» Task objective: Produce a word-for-word copy of the data that follows, excluding images.

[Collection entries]
====

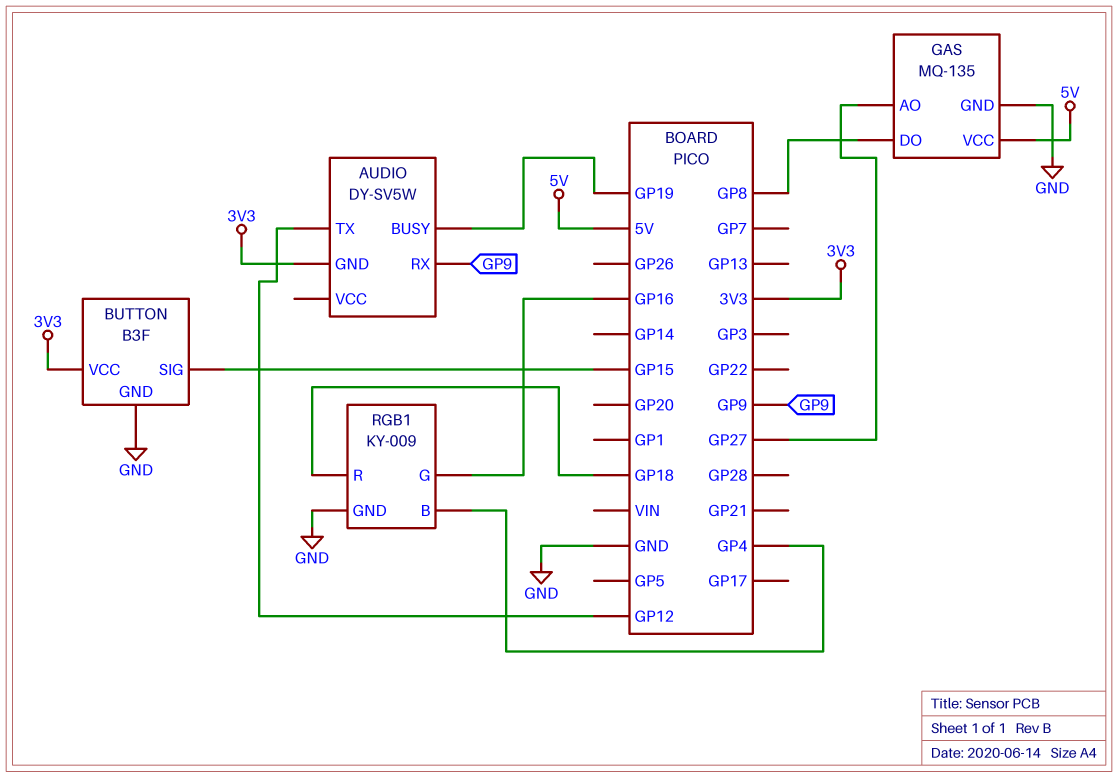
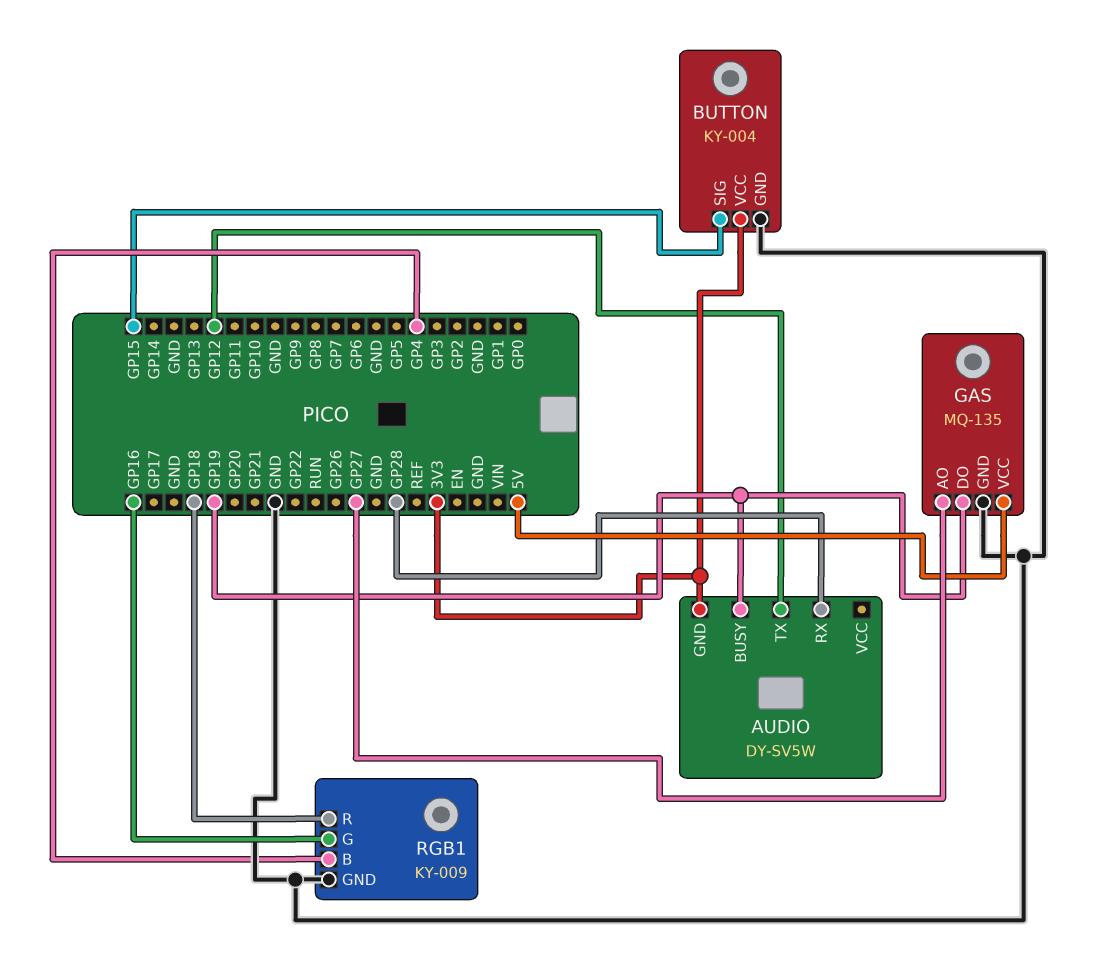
AUDIO pin RX: GP9 -> GP28
BUTTON: B3F -> KY-004
GAS pin DO: GP8 -> GP19

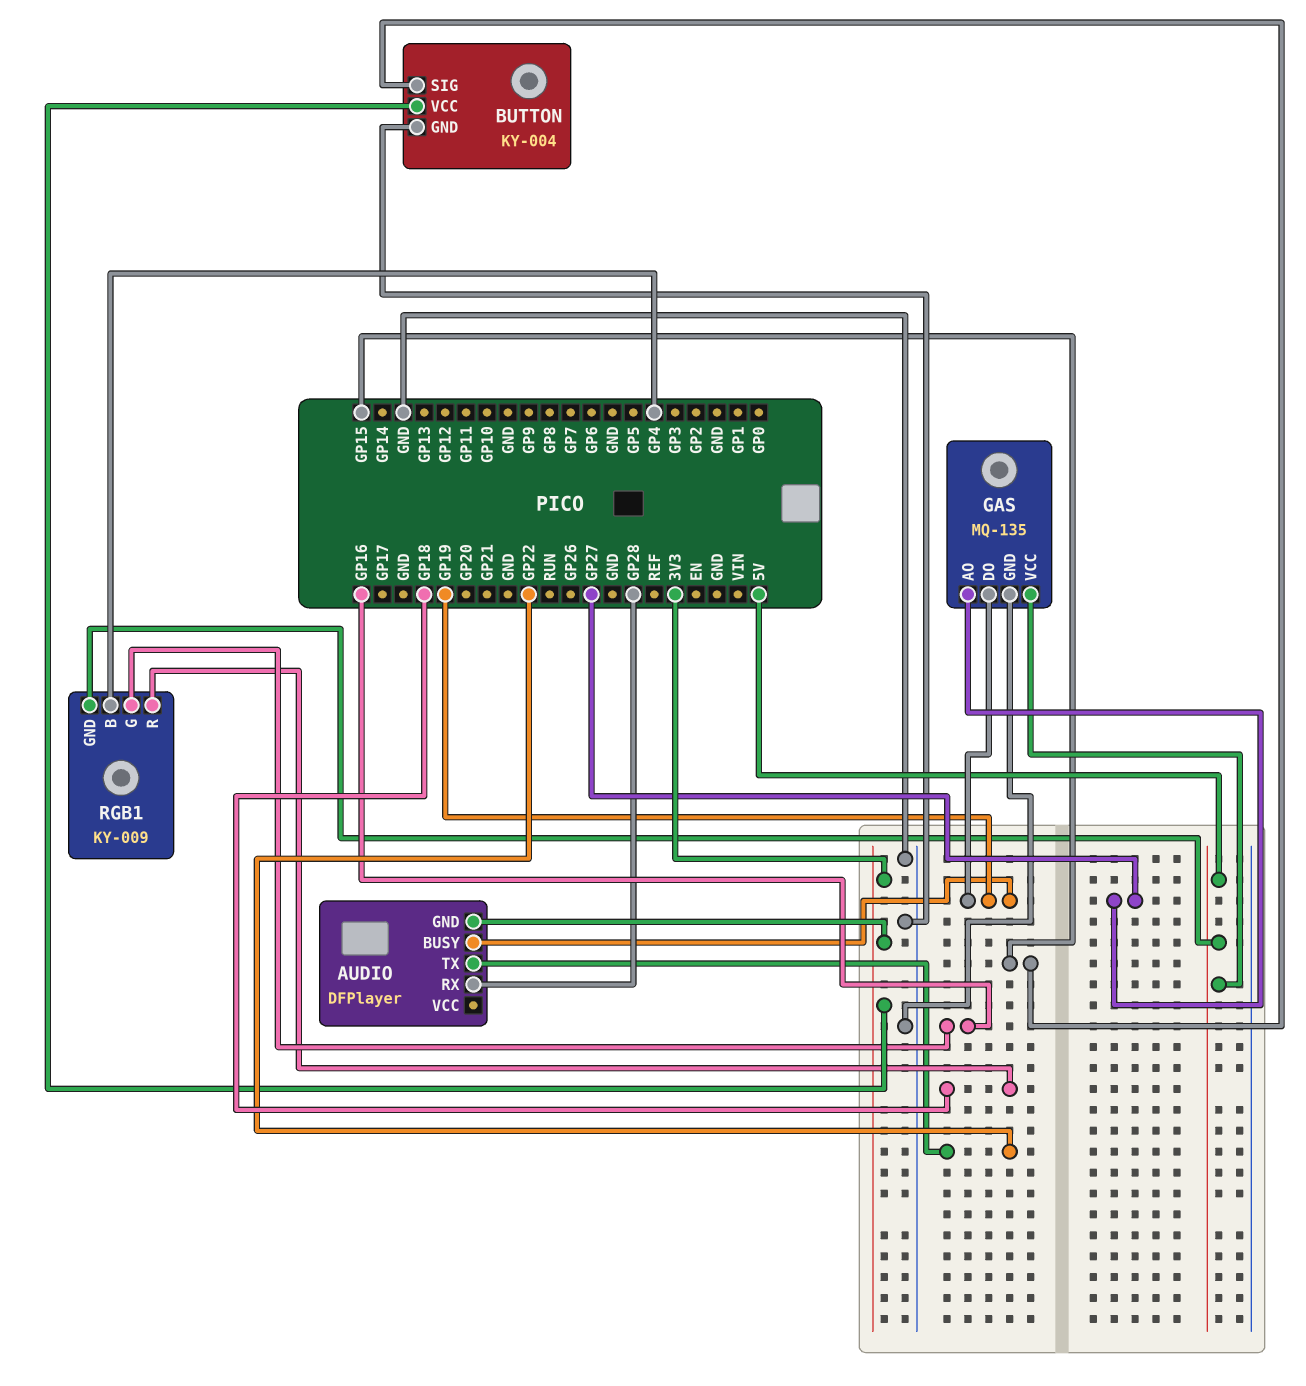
AUDIO: DY-SV5W -> DFPlayer
AUDIO pin TX: GP12 -> GP22
RGB1 pin GND: GND -> 5V

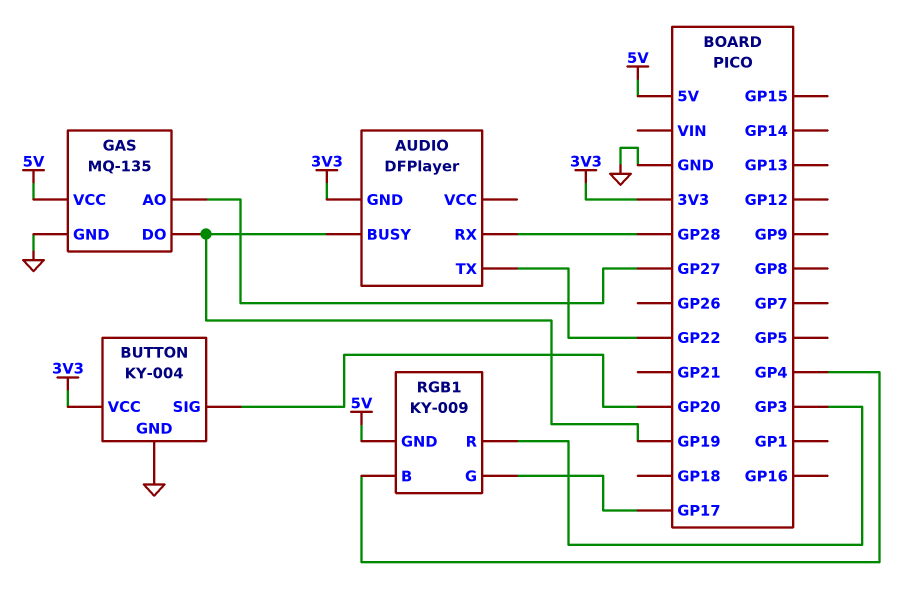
BUTTON pin SIG: GP15 -> GP20
RGB1 pin G: GP16 -> GP17
RGB1 pin R: GP18 -> GP3

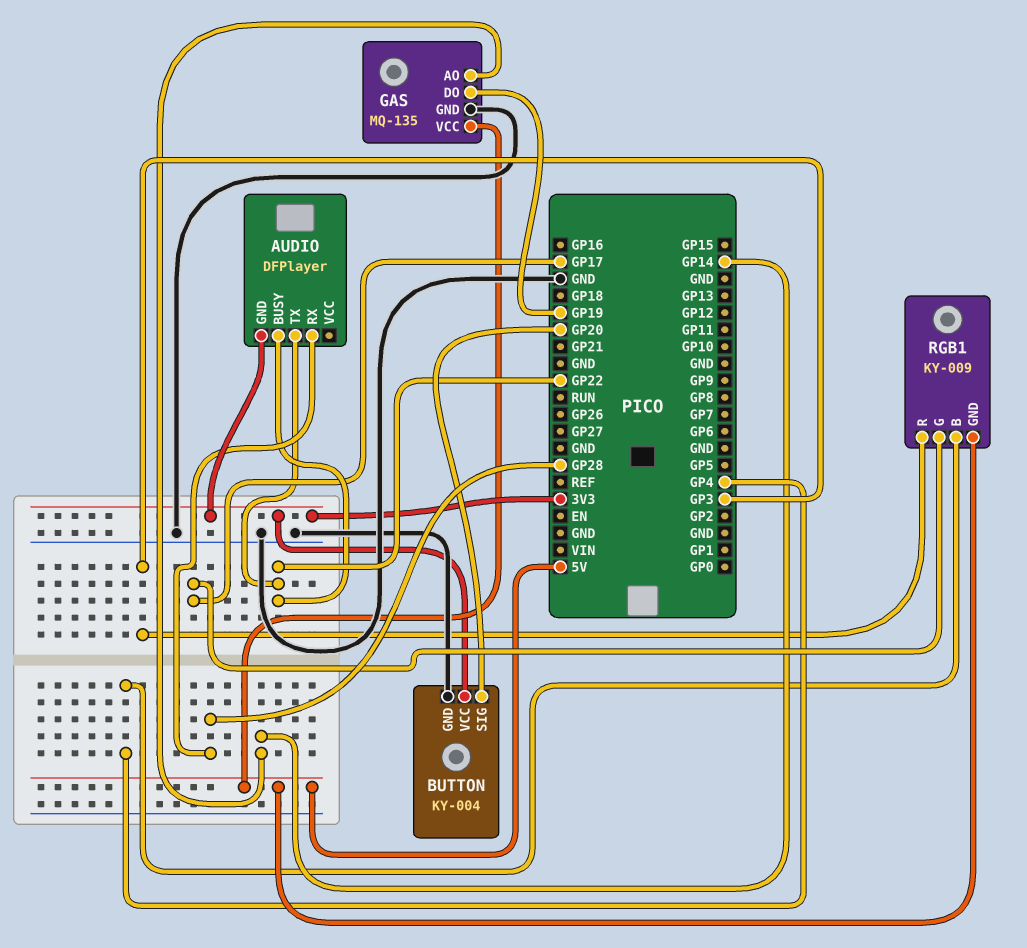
AUDIO pin BUSY: GP19 -> GP22
GAS pin AO: GP27 -> GP14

====

» Reply:
AUDIO pin RX: GP9 -> GP28
BUTTON: B3F -> KY-004
GAS pin DO: GP8 -> GP19

AUDIO: DY-SV5W -> DFPlayer
AUDIO pin TX: GP12 -> GP22
RGB1 pin GND: GND -> 5V

BUTTON pin SIG: GP15 -> GP20
RGB1 pin G: GP16 -> GP17
RGB1 pin R: GP18 -> GP3

AUDIO pin BUSY: GP19 -> GP22
GAS pin AO: GP27 -> GP14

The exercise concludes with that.